═══ Source data ═══

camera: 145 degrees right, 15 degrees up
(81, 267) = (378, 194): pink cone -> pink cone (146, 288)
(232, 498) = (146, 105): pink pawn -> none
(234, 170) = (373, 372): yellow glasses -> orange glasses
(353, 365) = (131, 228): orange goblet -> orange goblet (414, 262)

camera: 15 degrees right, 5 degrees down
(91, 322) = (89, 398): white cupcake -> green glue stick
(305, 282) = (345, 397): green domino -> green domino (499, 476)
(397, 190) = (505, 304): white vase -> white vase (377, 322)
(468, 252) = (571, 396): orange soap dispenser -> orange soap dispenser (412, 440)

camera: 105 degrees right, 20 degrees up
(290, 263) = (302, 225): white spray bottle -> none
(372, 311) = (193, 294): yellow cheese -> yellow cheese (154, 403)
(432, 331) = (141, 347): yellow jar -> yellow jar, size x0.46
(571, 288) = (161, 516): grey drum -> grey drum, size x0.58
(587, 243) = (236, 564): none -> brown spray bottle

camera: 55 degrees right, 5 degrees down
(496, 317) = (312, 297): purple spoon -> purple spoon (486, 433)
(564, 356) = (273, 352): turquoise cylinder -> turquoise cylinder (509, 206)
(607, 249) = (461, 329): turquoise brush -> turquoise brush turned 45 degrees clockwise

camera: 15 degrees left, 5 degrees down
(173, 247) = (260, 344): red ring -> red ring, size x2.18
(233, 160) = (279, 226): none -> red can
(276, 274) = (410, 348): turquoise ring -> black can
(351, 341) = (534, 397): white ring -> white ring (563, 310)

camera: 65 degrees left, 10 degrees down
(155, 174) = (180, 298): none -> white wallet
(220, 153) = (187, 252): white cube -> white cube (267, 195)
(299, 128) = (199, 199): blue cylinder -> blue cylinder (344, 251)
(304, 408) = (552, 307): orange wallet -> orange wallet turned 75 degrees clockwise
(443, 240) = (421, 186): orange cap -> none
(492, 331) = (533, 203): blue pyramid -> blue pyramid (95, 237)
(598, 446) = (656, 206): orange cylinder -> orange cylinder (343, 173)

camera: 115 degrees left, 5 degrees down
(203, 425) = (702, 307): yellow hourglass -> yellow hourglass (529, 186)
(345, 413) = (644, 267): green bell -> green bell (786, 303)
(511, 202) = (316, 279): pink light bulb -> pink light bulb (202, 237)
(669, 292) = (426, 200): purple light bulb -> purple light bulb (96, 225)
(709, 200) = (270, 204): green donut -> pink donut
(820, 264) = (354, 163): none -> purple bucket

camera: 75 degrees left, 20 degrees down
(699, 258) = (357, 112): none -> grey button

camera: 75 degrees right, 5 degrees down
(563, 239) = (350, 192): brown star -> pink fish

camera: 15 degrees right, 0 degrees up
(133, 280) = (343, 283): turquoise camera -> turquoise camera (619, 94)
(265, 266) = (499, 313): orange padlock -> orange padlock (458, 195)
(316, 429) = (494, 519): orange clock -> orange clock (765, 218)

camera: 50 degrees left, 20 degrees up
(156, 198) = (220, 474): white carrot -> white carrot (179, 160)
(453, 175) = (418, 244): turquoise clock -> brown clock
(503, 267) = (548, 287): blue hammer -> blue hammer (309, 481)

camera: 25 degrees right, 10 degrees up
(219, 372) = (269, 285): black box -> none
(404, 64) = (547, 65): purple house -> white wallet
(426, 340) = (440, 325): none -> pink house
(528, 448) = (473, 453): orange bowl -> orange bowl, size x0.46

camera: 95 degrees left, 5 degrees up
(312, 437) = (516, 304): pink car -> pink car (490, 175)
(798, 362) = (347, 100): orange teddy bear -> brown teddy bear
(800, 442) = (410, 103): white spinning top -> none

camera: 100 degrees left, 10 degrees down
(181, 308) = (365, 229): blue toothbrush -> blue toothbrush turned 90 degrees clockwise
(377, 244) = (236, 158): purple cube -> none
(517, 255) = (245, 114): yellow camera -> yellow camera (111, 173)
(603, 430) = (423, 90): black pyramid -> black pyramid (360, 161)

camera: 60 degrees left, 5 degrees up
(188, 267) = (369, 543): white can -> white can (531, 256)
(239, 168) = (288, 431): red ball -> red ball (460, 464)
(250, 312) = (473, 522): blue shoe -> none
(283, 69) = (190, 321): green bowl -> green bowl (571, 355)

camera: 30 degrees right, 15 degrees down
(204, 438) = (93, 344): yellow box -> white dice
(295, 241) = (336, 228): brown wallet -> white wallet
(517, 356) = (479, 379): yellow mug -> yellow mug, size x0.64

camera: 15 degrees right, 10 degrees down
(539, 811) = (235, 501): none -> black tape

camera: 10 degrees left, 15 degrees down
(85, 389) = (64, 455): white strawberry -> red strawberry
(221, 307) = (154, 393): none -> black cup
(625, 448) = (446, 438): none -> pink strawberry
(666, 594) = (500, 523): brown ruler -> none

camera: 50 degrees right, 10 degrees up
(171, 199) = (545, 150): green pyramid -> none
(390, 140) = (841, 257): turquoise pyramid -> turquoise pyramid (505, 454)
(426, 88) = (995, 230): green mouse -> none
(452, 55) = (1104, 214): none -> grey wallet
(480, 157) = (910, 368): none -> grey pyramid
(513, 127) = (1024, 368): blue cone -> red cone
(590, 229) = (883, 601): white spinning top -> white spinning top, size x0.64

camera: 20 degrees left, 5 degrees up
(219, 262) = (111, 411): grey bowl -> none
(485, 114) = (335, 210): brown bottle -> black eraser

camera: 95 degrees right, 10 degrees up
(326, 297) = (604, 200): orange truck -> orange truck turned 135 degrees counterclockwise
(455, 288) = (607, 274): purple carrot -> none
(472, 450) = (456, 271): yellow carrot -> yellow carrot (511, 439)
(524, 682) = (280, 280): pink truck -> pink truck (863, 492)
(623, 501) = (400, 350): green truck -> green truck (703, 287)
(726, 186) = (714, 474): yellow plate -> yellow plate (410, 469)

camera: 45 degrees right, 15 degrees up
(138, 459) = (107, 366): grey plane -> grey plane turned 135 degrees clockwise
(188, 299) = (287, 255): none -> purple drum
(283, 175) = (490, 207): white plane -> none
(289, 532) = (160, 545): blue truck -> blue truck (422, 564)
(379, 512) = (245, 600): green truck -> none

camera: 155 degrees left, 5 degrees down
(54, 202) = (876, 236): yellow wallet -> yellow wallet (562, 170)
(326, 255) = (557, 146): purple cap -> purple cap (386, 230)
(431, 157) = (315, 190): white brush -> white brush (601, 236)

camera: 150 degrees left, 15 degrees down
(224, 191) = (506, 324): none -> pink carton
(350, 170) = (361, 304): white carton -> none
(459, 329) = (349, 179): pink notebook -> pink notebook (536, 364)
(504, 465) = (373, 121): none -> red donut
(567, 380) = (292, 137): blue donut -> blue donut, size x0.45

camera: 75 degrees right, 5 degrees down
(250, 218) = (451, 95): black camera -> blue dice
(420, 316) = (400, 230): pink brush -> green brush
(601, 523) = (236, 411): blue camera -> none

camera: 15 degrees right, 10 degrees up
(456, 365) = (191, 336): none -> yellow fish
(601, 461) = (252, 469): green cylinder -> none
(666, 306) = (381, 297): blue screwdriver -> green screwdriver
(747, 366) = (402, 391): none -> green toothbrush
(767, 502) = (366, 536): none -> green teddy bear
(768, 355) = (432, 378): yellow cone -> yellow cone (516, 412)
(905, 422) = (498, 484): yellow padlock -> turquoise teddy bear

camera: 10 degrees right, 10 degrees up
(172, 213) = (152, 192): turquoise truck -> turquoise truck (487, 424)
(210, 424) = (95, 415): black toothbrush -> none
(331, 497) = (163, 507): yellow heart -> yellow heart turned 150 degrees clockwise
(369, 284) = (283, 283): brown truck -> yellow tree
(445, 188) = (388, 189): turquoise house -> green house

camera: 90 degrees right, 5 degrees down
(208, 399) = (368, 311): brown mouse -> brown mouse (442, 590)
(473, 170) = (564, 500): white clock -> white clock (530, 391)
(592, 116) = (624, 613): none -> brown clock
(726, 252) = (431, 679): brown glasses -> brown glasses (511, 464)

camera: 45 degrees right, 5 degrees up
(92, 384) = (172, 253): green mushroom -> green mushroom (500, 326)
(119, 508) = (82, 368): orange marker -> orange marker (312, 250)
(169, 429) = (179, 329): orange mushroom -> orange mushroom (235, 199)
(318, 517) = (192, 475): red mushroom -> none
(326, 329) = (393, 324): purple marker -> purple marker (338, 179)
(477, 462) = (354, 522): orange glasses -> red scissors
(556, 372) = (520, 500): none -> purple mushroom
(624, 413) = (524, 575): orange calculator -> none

═══

Exercise description:
Exact duplication is required for the lines above, from the line that contains "camera: 20 degrees left, 5 degrees up" to the line that contains "(504, 465) = (373, 121): none -> red donut", inclusive; omit all others.

Exercise result:
camera: 20 degrees left, 5 degrees up
(219, 262) = (111, 411): grey bowl -> none
(485, 114) = (335, 210): brown bottle -> black eraser

camera: 95 degrees right, 10 degrees up
(326, 297) = (604, 200): orange truck -> orange truck turned 135 degrees counterclockwise
(455, 288) = (607, 274): purple carrot -> none
(472, 450) = (456, 271): yellow carrot -> yellow carrot (511, 439)
(524, 682) = (280, 280): pink truck -> pink truck (863, 492)
(623, 501) = (400, 350): green truck -> green truck (703, 287)
(726, 186) = (714, 474): yellow plate -> yellow plate (410, 469)

camera: 45 degrees right, 15 degrees up
(138, 459) = (107, 366): grey plane -> grey plane turned 135 degrees clockwise
(188, 299) = (287, 255): none -> purple drum
(283, 175) = (490, 207): white plane -> none
(289, 532) = (160, 545): blue truck -> blue truck (422, 564)
(379, 512) = (245, 600): green truck -> none

camera: 155 degrees left, 5 degrees down
(54, 202) = (876, 236): yellow wallet -> yellow wallet (562, 170)
(326, 255) = (557, 146): purple cap -> purple cap (386, 230)
(431, 157) = (315, 190): white brush -> white brush (601, 236)

camera: 150 degrees left, 15 degrees down
(224, 191) = (506, 324): none -> pink carton
(350, 170) = (361, 304): white carton -> none
(459, 329) = (349, 179): pink notebook -> pink notebook (536, 364)
(504, 465) = (373, 121): none -> red donut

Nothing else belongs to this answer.